▶ _Directions_:
Return exactly the span of lines in the following data that opens with the line containing "(314, 307) = (528, 463): white" and closes with the line containing "(438, 224) = (624, 277): red". Include nothing else.

▶ _Provided records_:
□ □ □ □
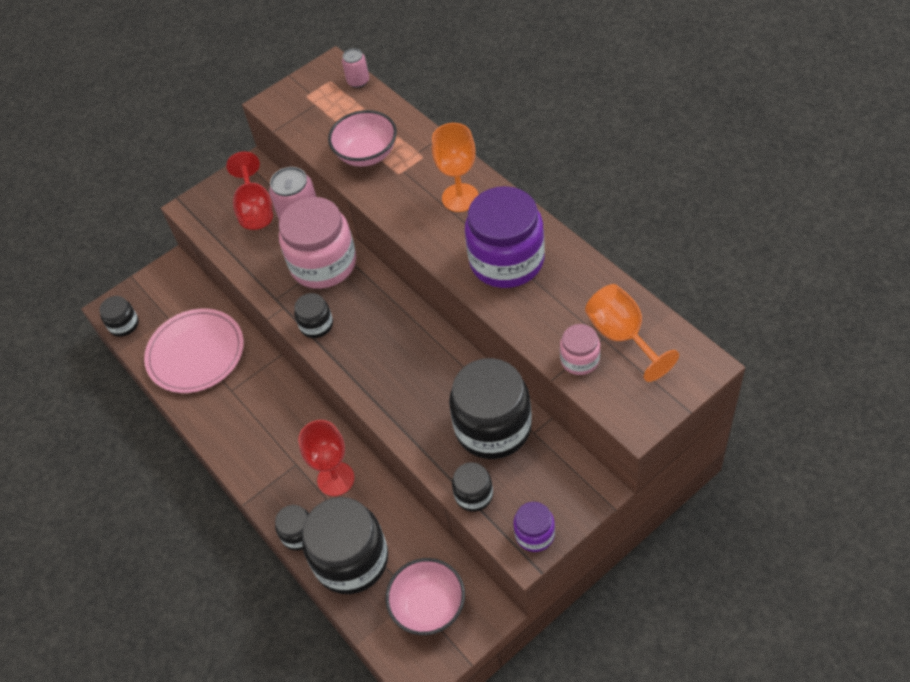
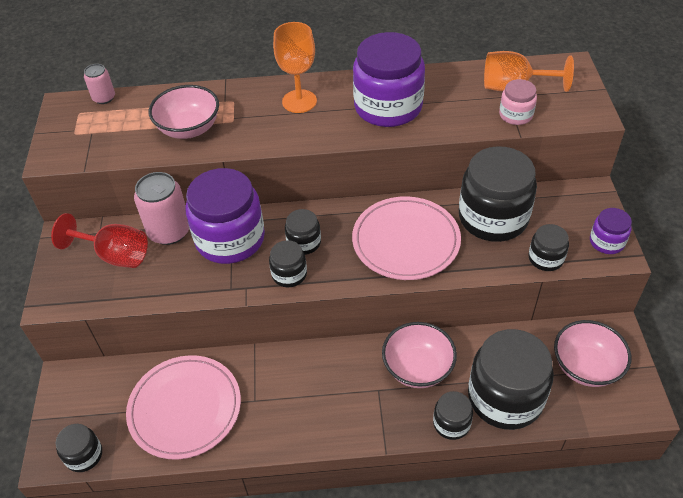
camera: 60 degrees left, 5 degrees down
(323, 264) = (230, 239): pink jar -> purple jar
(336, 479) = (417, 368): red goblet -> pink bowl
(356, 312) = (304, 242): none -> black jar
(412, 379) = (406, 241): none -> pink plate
□ □ □ □
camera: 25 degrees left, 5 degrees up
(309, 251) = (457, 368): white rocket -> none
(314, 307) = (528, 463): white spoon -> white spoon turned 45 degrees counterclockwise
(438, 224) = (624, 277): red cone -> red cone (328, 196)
□ □ □ □
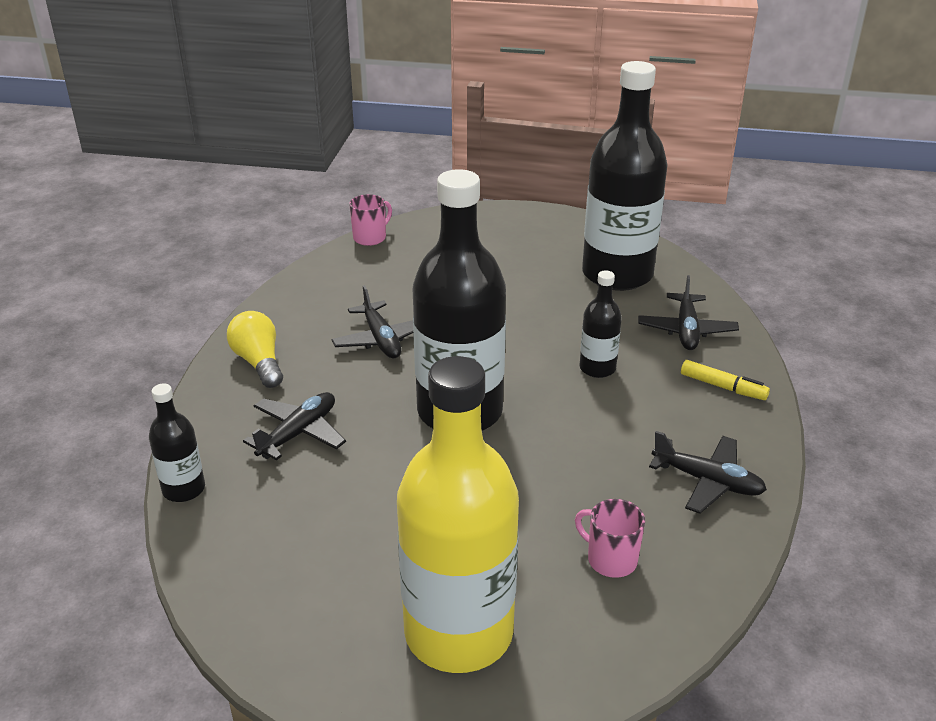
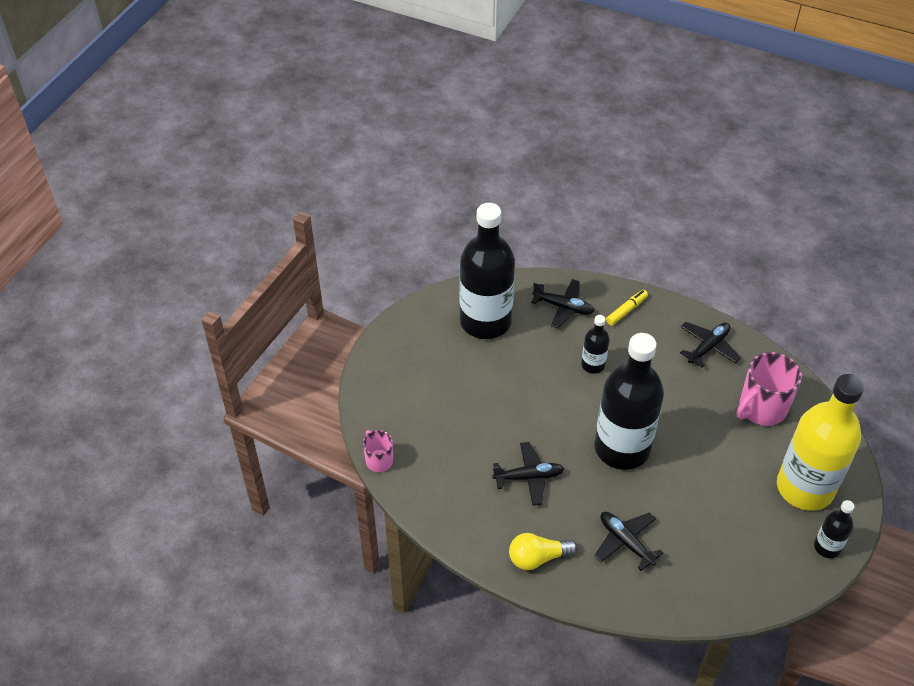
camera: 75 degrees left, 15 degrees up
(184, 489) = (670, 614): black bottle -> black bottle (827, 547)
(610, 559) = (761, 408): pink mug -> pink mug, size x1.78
□ □ □ □
▶ _Answer to this exercise_:
(314, 307) = (528, 463): white spoon -> white spoon turned 45 degrees counterclockwise
(438, 224) = (624, 277): red cone -> red cone (328, 196)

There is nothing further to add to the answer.